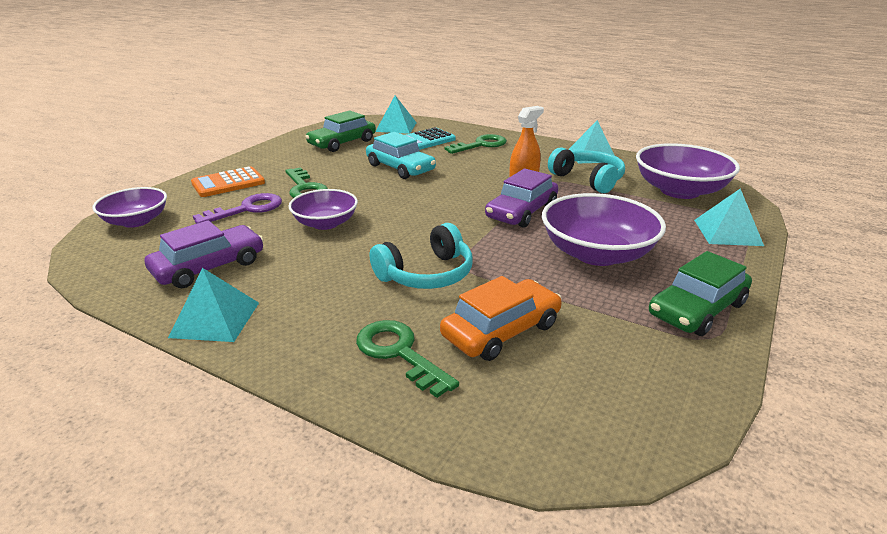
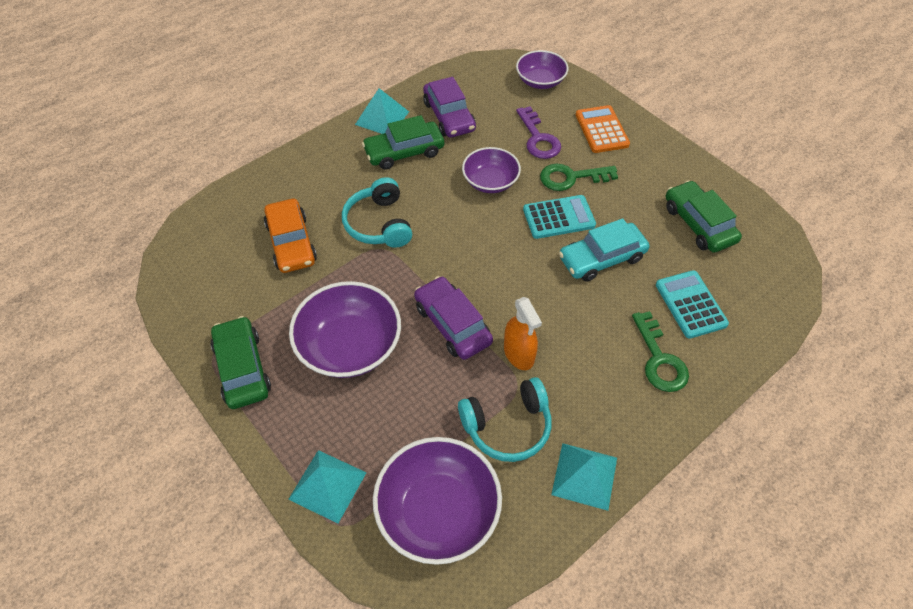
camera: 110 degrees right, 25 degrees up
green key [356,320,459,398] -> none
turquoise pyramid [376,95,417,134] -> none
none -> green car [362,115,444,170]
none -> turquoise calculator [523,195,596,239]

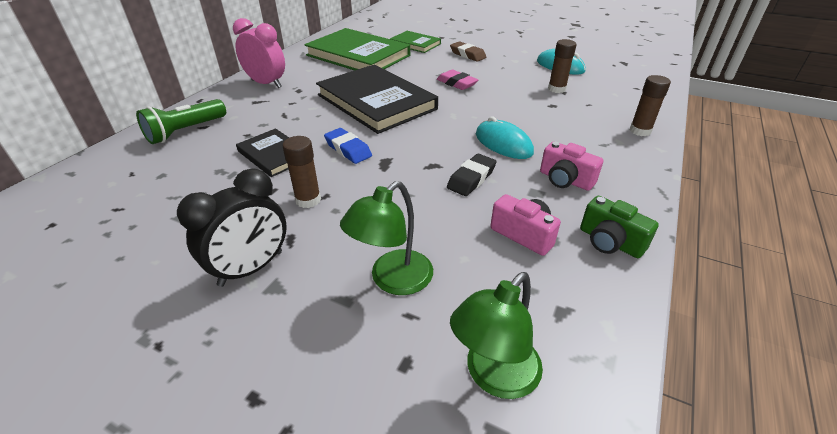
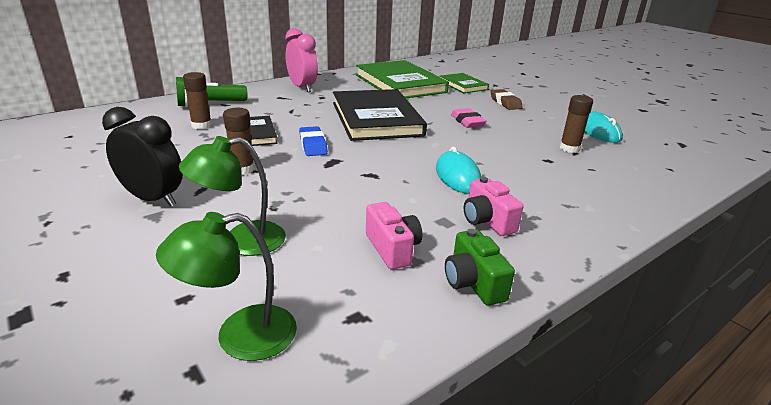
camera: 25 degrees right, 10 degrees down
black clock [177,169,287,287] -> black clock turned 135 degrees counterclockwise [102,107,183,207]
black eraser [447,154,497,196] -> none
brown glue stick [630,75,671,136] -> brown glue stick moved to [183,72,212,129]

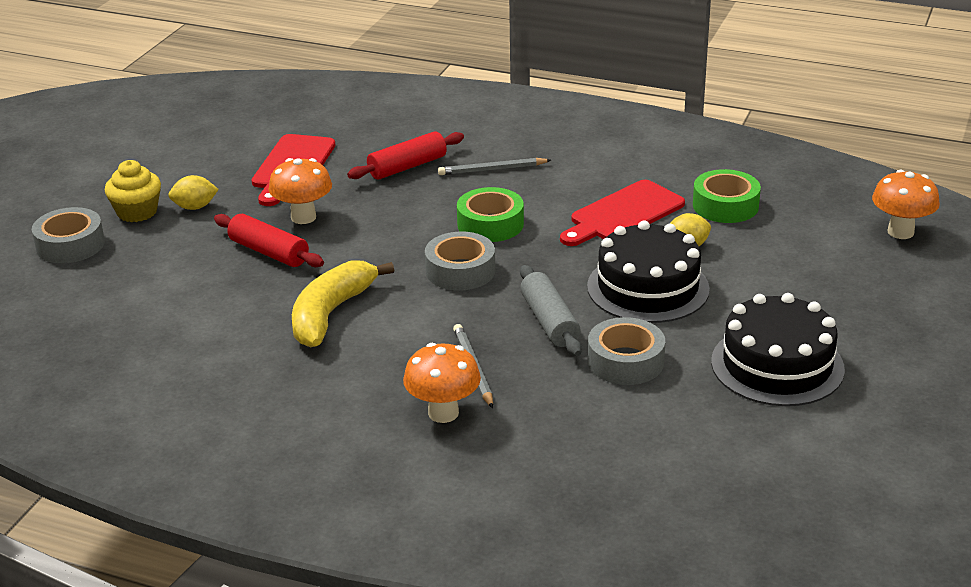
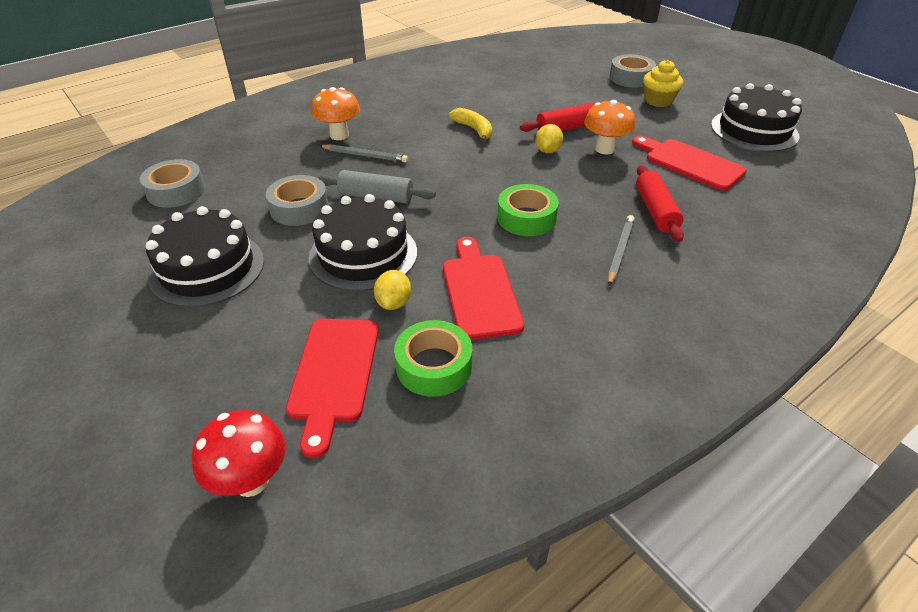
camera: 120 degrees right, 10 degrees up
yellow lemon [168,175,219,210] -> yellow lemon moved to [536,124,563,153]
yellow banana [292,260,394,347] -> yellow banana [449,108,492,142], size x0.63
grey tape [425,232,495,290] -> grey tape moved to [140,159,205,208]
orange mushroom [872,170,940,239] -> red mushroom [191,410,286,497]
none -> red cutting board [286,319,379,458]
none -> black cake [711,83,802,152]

TASK DESCRIPTION:
All lines of the material that contain the string "yellow" are to be copied.

WORKED SOLUTION:
yellow lemon [168,175,219,210] -> yellow lemon moved to [536,124,563,153]
yellow banana [292,260,394,347] -> yellow banana [449,108,492,142], size x0.63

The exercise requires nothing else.